Data excerpts
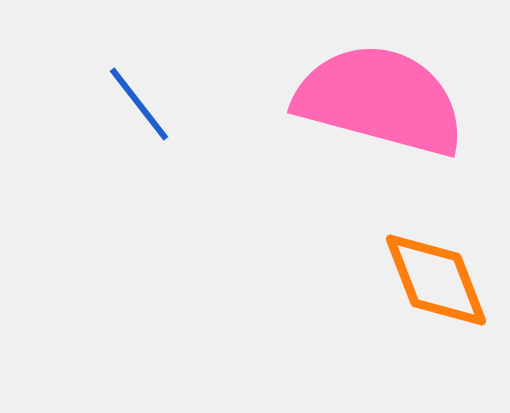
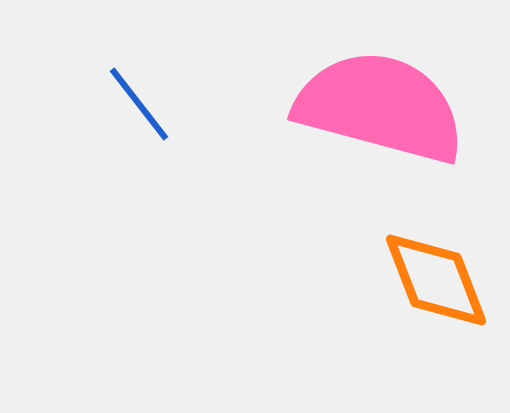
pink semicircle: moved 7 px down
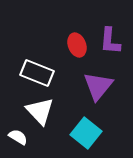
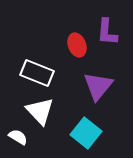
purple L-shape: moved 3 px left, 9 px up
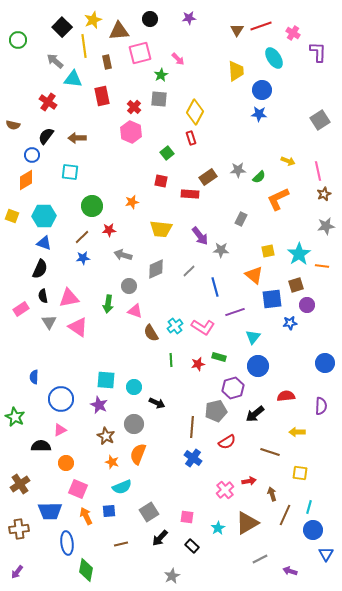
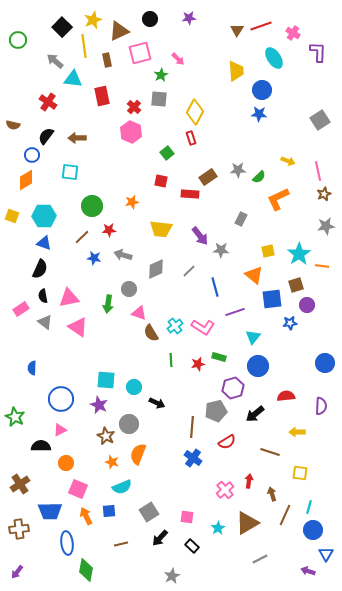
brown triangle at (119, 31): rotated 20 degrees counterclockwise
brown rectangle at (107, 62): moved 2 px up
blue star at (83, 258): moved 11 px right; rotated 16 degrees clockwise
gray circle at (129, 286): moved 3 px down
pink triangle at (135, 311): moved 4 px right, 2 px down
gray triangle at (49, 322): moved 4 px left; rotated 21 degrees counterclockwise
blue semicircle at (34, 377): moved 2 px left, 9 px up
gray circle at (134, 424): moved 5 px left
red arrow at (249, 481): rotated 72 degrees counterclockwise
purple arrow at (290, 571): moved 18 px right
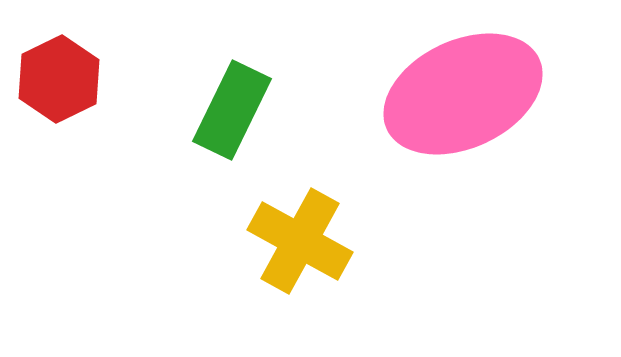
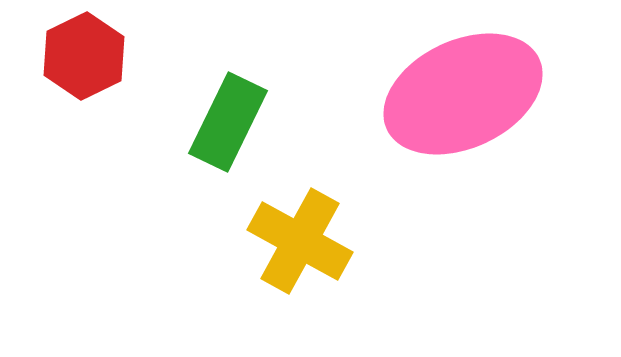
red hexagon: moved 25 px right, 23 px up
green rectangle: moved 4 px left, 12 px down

-- EXERCISE --
Beginning from the line that contains "red hexagon: moved 25 px right, 23 px up", give each line again exactly, through the final line of the records.

-- RESPONSE FOR THIS EXERCISE --
red hexagon: moved 25 px right, 23 px up
green rectangle: moved 4 px left, 12 px down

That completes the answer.